* WHAT YOU HAVE TO DO:
Copy, exactly and without additions, every line in the records below from the one holding "IMU pin GND: 5V -> GND" through the one holding "STEPPER pin IN1: 9 -> 16", both ends included.

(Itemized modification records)
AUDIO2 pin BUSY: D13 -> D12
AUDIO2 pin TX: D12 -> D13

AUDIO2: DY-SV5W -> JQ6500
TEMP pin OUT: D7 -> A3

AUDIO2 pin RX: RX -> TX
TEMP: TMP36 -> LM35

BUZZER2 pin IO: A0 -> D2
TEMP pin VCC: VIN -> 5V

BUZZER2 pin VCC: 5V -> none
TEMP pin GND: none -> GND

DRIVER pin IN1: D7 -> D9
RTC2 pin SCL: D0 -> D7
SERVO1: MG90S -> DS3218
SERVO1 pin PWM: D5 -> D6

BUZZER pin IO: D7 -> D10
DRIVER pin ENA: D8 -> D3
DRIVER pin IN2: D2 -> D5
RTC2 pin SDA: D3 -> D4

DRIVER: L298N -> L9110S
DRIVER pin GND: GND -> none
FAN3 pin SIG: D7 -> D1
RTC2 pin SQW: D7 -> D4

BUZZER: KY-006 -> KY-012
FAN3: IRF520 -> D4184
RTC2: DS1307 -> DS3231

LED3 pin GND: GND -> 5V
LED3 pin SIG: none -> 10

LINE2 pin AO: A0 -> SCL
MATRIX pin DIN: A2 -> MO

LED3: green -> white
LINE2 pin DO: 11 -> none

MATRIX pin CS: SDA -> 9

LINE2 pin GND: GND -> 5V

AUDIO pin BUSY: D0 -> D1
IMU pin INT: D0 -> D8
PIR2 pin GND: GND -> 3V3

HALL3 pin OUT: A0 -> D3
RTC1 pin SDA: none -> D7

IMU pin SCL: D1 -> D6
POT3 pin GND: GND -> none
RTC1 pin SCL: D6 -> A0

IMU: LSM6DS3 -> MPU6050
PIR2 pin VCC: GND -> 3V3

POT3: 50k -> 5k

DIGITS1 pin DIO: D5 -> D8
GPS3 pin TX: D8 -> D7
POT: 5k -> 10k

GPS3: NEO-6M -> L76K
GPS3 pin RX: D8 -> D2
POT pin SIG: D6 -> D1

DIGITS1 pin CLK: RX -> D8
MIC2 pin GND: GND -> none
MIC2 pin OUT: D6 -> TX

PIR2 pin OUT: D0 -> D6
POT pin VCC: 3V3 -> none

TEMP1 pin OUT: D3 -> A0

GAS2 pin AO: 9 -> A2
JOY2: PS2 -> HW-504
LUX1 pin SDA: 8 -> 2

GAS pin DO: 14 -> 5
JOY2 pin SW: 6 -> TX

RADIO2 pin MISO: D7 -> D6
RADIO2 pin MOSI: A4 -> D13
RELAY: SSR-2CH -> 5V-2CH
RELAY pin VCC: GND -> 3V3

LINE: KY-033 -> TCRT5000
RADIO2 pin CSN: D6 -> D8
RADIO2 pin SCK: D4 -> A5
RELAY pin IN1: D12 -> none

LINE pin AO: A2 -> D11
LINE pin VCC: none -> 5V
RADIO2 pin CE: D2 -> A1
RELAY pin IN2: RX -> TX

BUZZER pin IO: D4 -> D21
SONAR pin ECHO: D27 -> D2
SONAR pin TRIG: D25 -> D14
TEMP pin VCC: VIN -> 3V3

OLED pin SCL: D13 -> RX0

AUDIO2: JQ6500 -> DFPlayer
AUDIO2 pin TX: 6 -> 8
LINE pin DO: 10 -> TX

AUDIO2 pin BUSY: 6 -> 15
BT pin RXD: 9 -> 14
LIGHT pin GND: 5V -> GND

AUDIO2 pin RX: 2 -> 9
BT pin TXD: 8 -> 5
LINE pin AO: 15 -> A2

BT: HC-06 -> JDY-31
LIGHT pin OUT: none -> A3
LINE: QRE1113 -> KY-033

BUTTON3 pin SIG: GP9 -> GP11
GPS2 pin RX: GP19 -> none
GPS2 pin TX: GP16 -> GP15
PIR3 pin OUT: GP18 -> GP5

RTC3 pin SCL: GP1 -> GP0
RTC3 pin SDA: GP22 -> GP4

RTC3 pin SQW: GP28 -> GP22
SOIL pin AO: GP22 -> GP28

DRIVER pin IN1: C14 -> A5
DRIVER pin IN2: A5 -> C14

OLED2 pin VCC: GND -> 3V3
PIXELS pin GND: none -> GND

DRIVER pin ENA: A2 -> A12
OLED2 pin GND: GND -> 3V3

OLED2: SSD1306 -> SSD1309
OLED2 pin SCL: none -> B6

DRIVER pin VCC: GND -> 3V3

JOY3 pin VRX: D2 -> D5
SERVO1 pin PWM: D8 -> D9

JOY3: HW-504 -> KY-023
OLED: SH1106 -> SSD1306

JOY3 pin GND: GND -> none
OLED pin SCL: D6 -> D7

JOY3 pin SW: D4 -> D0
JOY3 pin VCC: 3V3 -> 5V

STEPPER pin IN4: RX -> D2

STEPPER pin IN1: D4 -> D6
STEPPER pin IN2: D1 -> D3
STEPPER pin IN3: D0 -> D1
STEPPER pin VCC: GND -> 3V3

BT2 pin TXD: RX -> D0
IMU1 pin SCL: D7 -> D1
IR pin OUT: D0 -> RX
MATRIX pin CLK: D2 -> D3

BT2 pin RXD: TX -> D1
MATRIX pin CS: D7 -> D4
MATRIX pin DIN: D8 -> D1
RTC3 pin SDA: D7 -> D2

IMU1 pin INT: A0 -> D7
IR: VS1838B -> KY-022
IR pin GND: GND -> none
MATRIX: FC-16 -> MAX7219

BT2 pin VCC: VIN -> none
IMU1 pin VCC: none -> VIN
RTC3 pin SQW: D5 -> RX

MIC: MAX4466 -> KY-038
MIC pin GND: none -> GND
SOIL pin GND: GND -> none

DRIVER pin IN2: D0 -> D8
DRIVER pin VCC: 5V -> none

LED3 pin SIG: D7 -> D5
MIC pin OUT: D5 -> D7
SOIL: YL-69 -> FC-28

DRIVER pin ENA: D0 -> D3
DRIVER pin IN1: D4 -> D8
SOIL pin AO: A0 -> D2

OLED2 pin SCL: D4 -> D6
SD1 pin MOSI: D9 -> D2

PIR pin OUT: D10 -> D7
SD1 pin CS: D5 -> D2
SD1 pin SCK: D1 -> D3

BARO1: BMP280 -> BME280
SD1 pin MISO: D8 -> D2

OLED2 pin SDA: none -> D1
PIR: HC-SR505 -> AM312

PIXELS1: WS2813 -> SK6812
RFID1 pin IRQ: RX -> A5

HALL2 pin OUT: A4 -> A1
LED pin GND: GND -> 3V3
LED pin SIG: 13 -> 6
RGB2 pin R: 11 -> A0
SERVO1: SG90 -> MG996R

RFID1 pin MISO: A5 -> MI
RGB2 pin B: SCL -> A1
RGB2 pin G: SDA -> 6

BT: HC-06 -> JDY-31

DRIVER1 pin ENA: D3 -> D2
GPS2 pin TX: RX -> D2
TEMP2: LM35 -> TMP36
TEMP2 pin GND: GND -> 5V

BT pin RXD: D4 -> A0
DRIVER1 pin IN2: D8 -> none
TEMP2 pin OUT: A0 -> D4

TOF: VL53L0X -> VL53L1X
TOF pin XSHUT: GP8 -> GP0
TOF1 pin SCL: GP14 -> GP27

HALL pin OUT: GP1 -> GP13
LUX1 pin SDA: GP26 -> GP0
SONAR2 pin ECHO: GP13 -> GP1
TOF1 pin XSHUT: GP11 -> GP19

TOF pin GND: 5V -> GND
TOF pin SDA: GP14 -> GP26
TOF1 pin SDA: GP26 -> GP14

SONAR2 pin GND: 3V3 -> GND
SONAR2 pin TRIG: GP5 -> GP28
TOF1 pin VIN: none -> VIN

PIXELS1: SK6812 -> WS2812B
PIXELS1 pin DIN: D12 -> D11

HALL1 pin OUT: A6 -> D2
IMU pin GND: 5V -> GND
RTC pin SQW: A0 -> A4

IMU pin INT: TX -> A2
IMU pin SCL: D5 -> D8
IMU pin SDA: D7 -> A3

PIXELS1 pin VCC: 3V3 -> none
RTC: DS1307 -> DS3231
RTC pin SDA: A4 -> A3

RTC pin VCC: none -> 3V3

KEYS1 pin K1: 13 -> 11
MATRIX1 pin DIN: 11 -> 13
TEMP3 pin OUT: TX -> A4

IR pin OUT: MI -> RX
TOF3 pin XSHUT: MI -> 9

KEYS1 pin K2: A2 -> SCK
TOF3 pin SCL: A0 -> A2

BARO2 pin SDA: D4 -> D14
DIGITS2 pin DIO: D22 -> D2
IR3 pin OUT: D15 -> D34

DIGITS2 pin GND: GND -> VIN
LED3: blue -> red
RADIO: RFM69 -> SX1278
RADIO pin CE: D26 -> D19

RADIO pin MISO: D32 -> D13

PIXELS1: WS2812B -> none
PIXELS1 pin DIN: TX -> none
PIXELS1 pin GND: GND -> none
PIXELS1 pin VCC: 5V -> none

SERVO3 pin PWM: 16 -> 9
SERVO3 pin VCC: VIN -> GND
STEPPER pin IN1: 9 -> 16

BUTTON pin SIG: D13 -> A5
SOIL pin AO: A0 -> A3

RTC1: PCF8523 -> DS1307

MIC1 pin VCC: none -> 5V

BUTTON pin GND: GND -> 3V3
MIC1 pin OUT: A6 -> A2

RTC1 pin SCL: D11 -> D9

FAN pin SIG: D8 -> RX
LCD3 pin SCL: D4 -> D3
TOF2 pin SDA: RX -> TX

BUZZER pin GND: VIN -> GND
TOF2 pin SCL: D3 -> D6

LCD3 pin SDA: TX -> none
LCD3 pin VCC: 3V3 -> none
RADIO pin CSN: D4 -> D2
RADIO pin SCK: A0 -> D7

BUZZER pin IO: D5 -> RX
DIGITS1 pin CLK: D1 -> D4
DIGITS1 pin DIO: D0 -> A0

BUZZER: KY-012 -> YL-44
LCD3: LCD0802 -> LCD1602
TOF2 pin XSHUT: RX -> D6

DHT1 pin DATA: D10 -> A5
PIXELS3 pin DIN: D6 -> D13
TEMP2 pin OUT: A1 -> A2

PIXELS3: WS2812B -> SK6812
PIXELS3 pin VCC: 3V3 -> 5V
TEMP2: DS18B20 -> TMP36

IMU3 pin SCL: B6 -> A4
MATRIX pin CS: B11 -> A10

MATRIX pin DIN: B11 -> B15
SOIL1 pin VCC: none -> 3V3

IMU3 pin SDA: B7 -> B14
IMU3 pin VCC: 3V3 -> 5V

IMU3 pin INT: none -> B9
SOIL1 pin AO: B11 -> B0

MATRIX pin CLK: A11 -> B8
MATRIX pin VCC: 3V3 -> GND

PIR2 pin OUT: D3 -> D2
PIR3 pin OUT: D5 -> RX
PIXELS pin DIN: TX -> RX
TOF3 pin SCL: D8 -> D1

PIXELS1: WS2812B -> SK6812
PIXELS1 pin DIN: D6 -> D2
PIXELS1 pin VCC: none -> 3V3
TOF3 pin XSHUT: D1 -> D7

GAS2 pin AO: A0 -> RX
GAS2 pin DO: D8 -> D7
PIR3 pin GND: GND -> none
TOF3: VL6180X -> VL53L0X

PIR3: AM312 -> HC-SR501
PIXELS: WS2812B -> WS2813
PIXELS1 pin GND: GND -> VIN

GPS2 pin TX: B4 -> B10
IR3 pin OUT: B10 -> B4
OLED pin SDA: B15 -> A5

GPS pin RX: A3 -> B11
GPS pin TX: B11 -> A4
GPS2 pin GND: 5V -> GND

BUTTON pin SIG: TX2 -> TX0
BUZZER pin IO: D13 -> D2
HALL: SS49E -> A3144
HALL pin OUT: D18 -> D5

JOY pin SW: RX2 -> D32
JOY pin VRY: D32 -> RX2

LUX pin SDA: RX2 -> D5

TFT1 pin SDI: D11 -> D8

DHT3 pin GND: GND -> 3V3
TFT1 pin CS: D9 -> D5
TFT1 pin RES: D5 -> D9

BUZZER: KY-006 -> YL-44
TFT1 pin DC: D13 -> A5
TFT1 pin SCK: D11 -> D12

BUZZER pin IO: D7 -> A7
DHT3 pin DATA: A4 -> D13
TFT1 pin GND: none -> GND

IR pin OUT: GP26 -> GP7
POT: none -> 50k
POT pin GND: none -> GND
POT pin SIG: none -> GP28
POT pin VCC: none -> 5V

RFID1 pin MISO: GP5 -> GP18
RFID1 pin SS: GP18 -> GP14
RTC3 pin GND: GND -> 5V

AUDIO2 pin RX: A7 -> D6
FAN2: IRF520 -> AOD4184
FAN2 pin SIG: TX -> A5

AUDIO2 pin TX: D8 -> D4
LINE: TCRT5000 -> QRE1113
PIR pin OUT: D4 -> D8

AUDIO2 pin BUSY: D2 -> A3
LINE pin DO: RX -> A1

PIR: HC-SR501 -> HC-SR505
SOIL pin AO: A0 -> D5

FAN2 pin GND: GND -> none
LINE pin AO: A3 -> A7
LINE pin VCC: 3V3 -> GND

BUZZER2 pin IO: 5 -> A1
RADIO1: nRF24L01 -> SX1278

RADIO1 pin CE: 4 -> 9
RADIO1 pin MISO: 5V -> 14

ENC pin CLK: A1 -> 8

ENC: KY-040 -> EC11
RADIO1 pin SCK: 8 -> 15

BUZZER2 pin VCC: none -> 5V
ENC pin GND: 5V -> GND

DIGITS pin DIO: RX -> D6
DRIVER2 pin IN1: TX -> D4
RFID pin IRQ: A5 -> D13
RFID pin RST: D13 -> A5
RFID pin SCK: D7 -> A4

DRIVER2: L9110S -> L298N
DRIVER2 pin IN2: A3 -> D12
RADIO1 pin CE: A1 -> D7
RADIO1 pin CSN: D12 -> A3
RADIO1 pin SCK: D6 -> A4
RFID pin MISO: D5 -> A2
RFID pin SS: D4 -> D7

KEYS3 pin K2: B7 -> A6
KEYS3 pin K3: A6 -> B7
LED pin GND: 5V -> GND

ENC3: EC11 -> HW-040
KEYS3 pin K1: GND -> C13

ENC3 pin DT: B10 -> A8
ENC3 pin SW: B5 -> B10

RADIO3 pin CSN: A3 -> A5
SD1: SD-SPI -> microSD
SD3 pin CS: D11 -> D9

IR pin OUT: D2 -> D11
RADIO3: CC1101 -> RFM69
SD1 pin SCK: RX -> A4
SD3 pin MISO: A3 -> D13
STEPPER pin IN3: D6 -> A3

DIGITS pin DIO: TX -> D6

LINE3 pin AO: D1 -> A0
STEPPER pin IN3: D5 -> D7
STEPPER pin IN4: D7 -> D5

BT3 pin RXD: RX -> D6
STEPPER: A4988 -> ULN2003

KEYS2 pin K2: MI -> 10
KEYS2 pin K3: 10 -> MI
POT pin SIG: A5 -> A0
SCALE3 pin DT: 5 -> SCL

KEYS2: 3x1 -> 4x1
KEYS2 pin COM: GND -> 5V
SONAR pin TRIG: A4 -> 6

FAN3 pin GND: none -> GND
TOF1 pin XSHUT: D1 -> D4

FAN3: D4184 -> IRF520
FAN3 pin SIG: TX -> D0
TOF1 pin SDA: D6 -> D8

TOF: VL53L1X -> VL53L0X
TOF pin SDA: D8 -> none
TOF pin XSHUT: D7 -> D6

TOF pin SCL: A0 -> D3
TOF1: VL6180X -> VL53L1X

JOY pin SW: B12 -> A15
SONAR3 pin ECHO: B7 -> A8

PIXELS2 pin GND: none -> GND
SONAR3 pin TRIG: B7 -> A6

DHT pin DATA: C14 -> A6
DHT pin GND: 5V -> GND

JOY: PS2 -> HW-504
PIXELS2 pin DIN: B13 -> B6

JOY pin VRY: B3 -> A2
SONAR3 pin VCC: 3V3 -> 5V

* ANSWER AREA:
IMU pin GND: 5V -> GND
RTC pin SQW: A0 -> A4

IMU pin INT: TX -> A2
IMU pin SCL: D5 -> D8
IMU pin SDA: D7 -> A3

PIXELS1 pin VCC: 3V3 -> none
RTC: DS1307 -> DS3231
RTC pin SDA: A4 -> A3

RTC pin VCC: none -> 3V3

KEYS1 pin K1: 13 -> 11
MATRIX1 pin DIN: 11 -> 13
TEMP3 pin OUT: TX -> A4

IR pin OUT: MI -> RX
TOF3 pin XSHUT: MI -> 9

KEYS1 pin K2: A2 -> SCK
TOF3 pin SCL: A0 -> A2

BARO2 pin SDA: D4 -> D14
DIGITS2 pin DIO: D22 -> D2
IR3 pin OUT: D15 -> D34

DIGITS2 pin GND: GND -> VIN
LED3: blue -> red
RADIO: RFM69 -> SX1278
RADIO pin CE: D26 -> D19

RADIO pin MISO: D32 -> D13

PIXELS1: WS2812B -> none
PIXELS1 pin DIN: TX -> none
PIXELS1 pin GND: GND -> none
PIXELS1 pin VCC: 5V -> none

SERVO3 pin PWM: 16 -> 9
SERVO3 pin VCC: VIN -> GND
STEPPER pin IN1: 9 -> 16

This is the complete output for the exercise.